Repeat, line for line, only the span that opens at the "D2: schottky 1N5817" line and closes at the final line below. Skip the pictures.

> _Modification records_

■ ■ ■

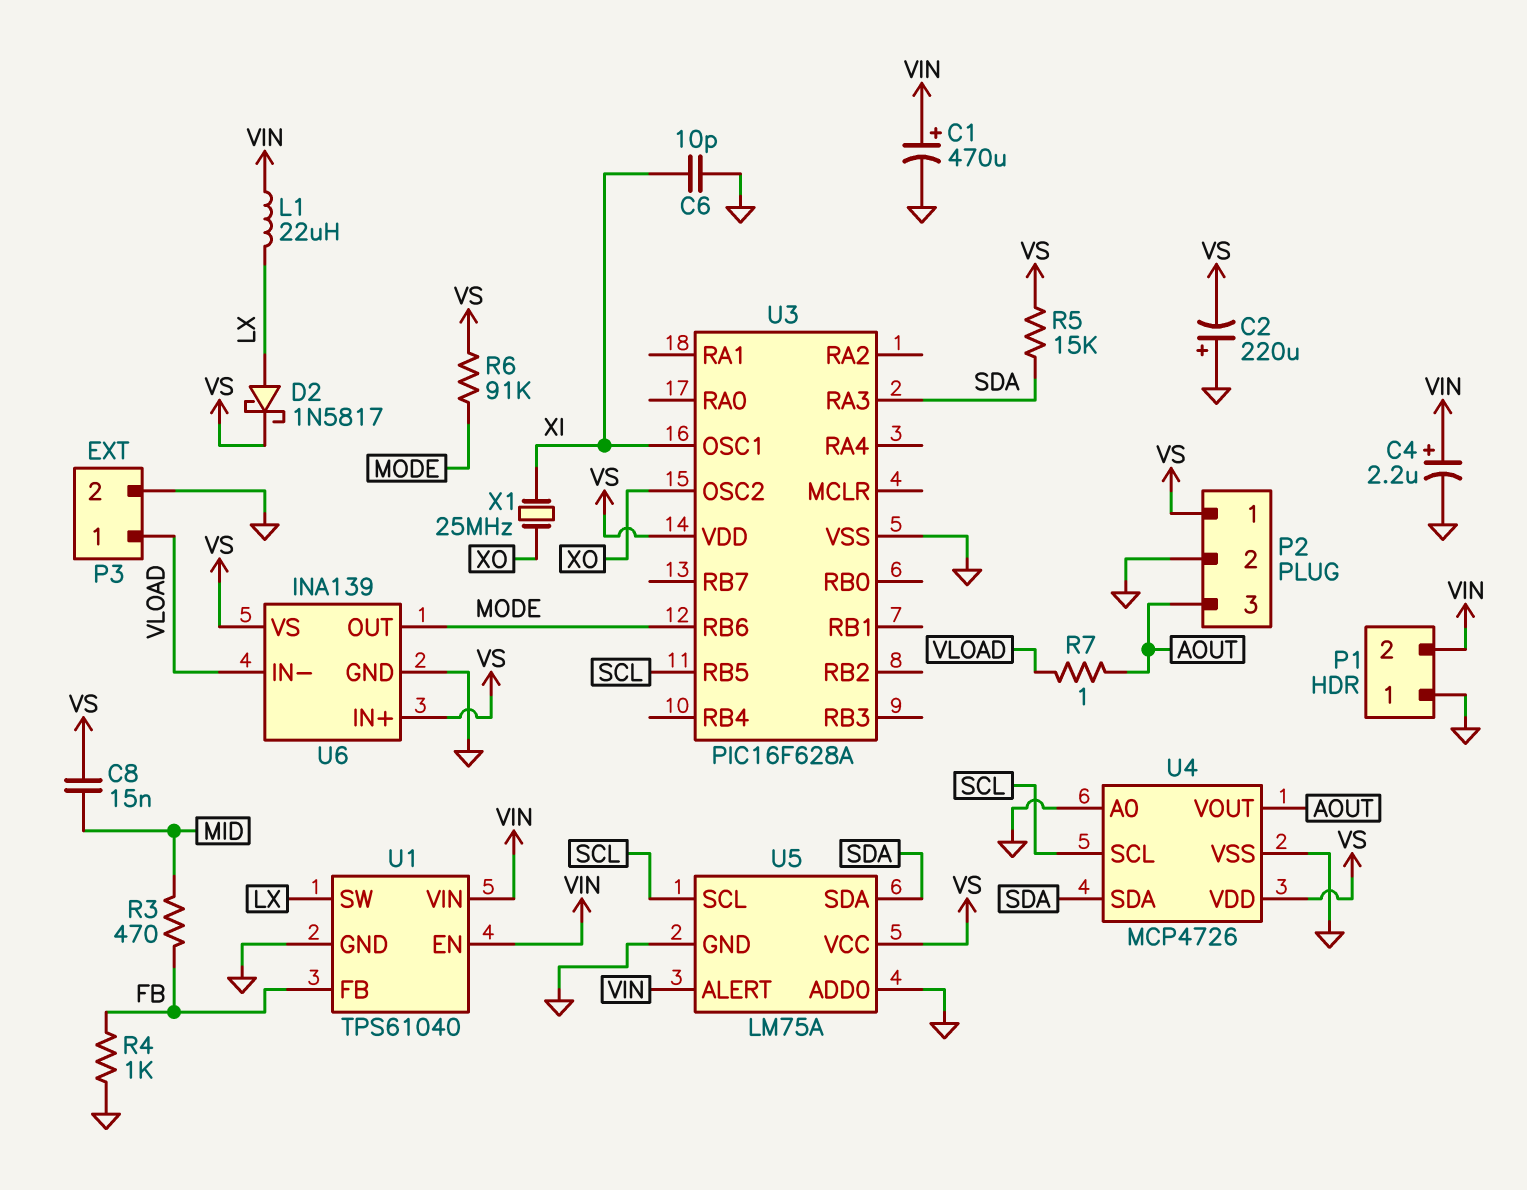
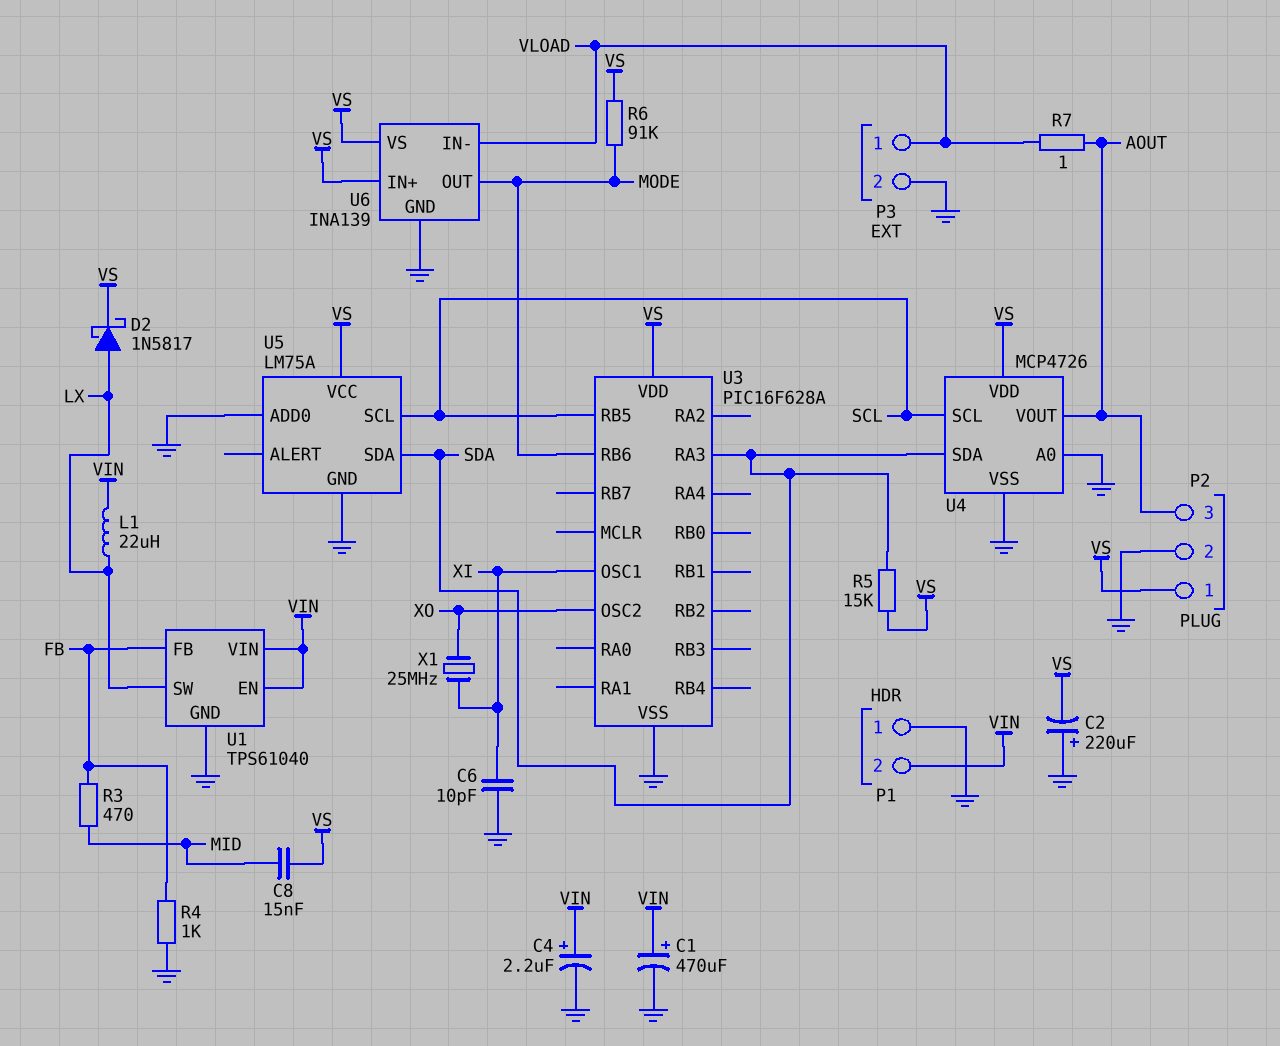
U5 pin ALERT: VIN -> none

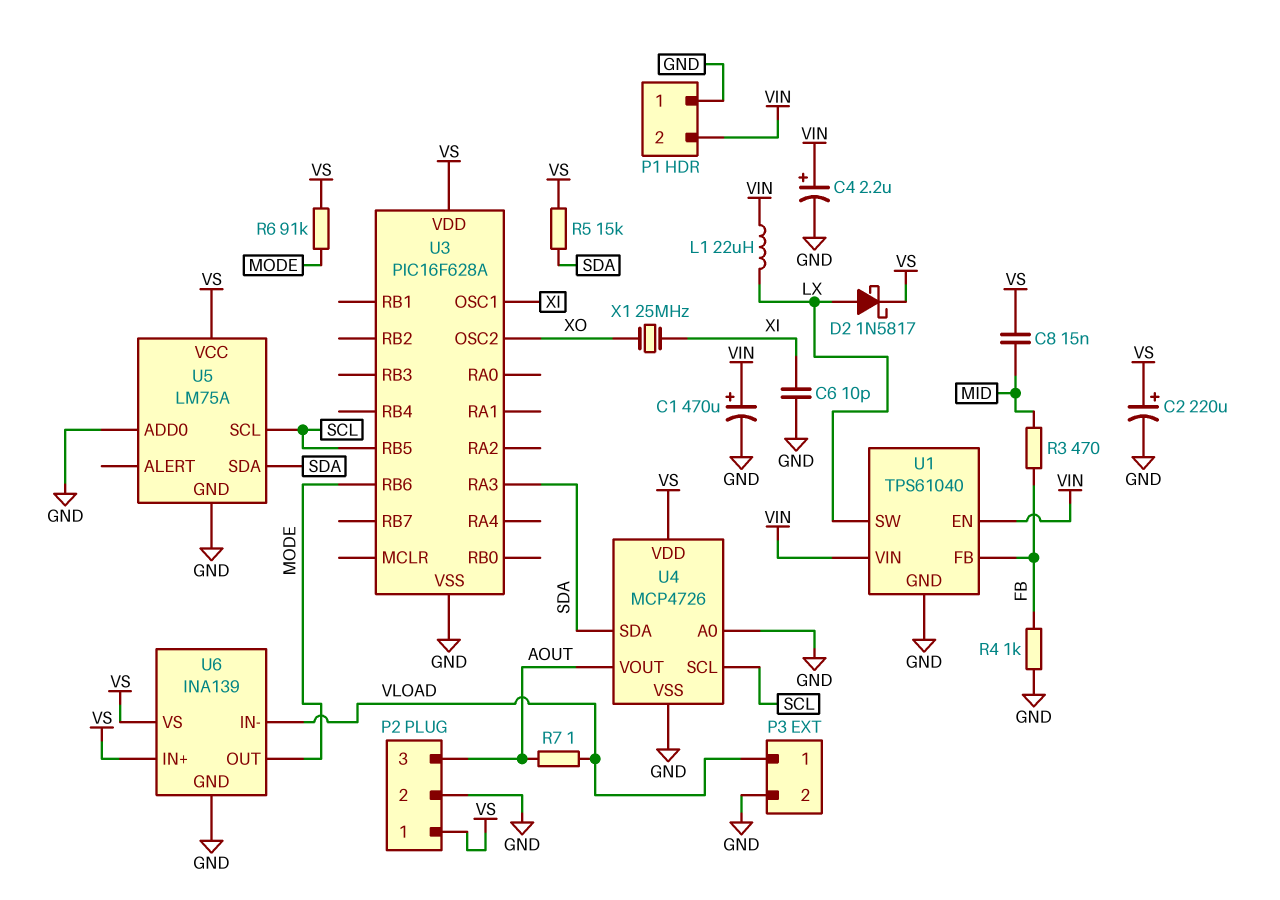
C2: 220uF (plus GND, minus VS) -> 220uF (plus VS, minus GND)

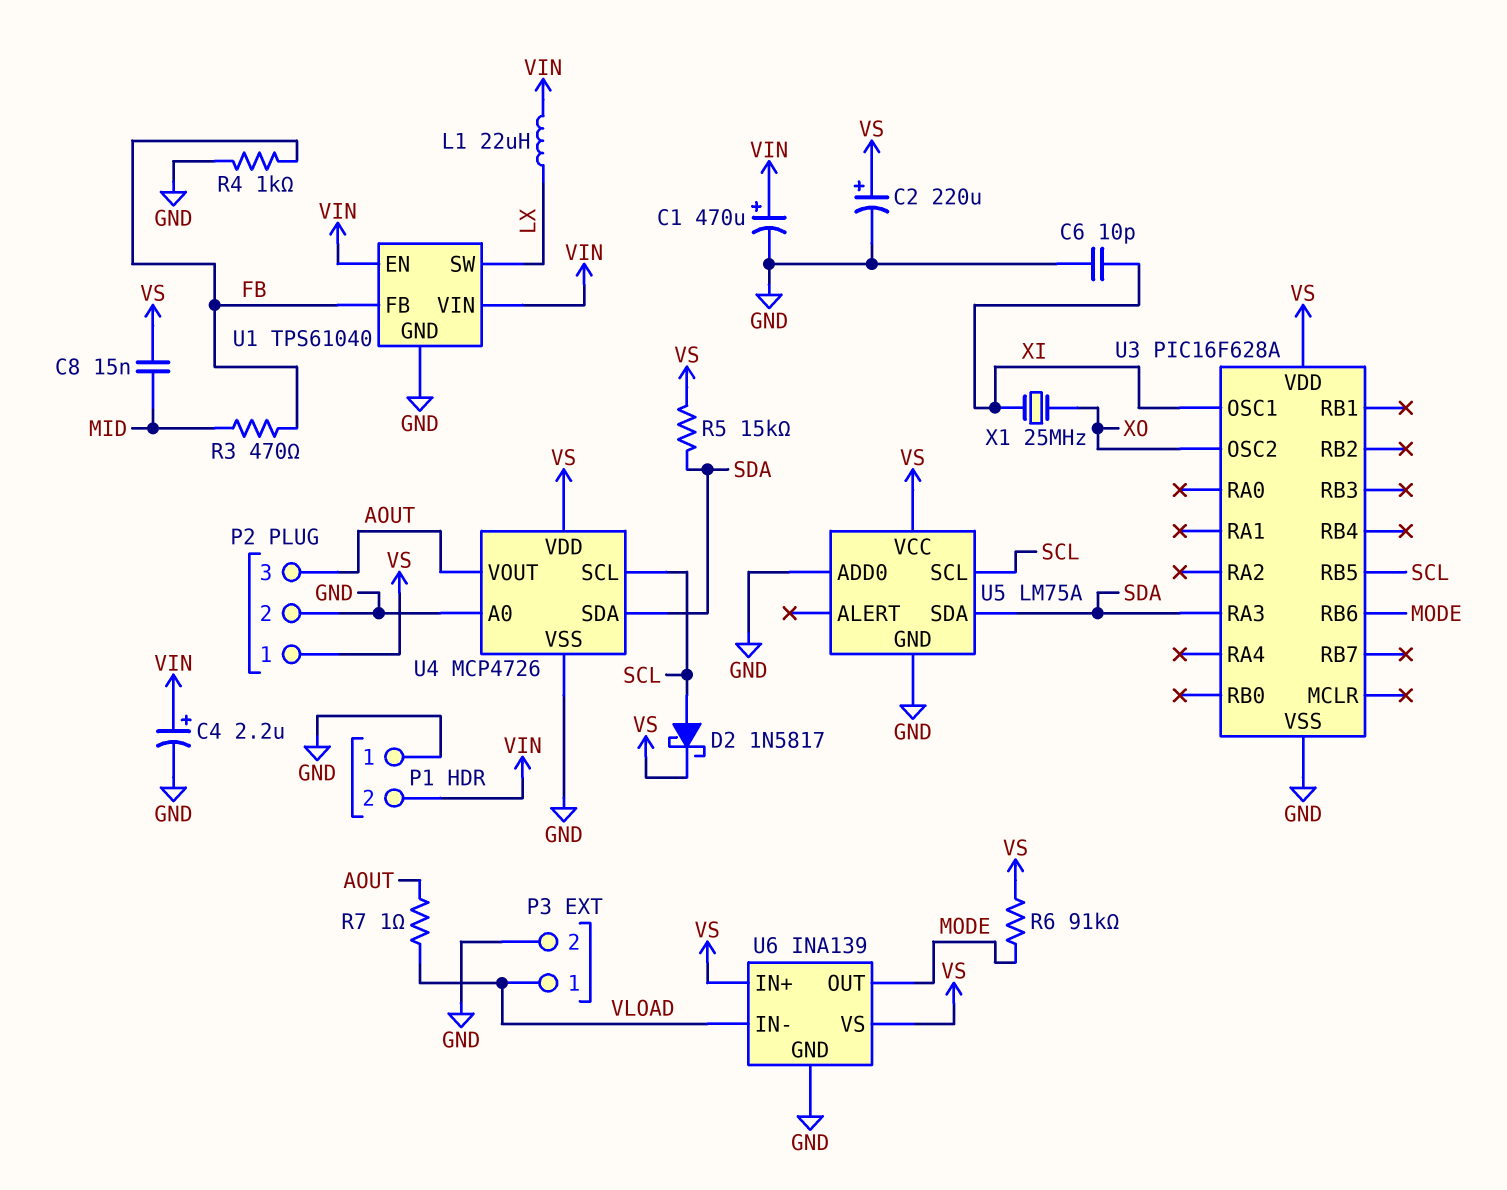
D2: schottky 1N5817 (A LX, K VS) -> schottky 1N5817 (A SCL, K VS)

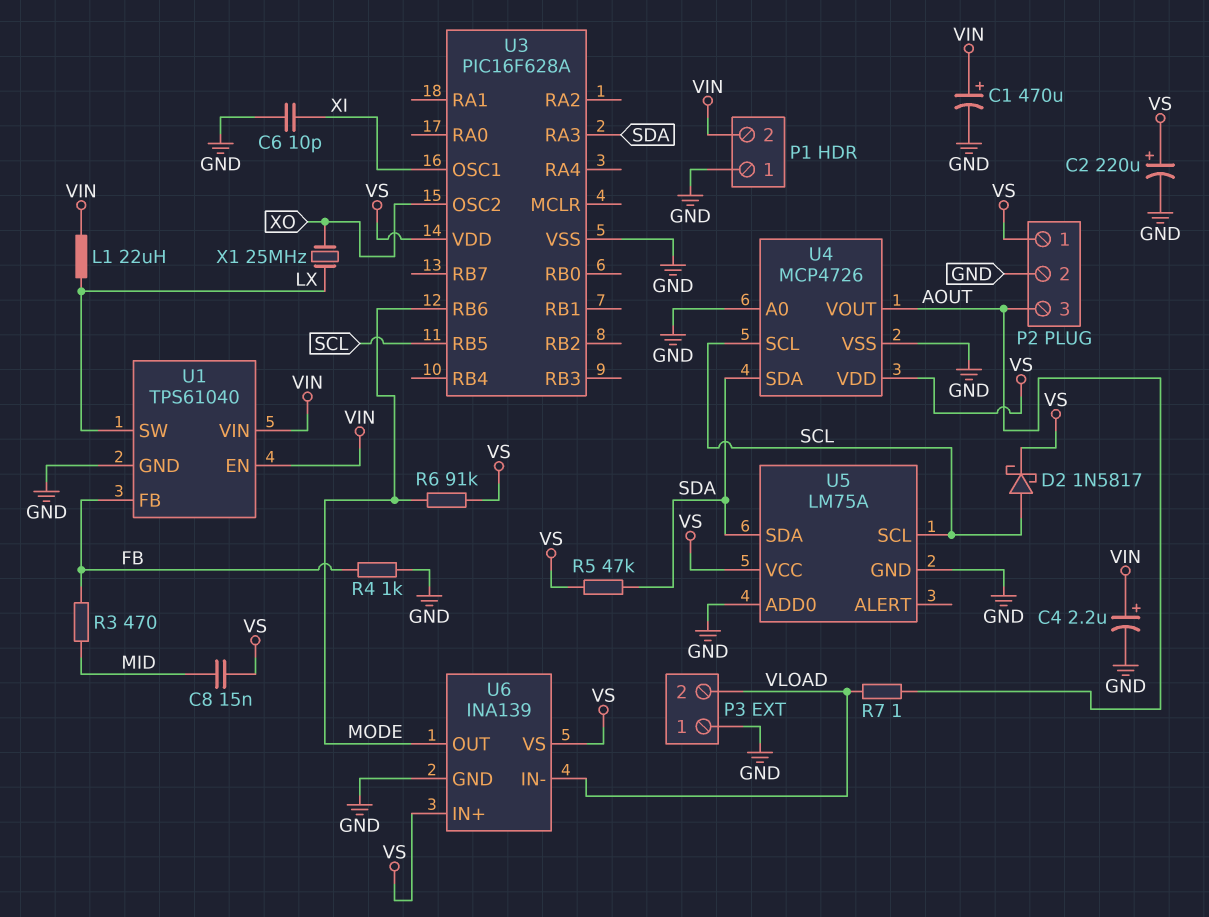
P3 pin 1: VLOAD -> GND
P3 pin 2: GND -> VLOAD
R5: 15k (SDA, VS) -> 47k (SDA, VS)
X1: 25MHz (XI, XO) -> 25MHz (LX, XO)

■ ■ ■

> _Result of this exercise_
D2: schottky 1N5817 (A LX, K VS) -> schottky 1N5817 (A SCL, K VS)

P3 pin 1: VLOAD -> GND
P3 pin 2: GND -> VLOAD
R5: 15k (SDA, VS) -> 47k (SDA, VS)
X1: 25MHz (XI, XO) -> 25MHz (LX, XO)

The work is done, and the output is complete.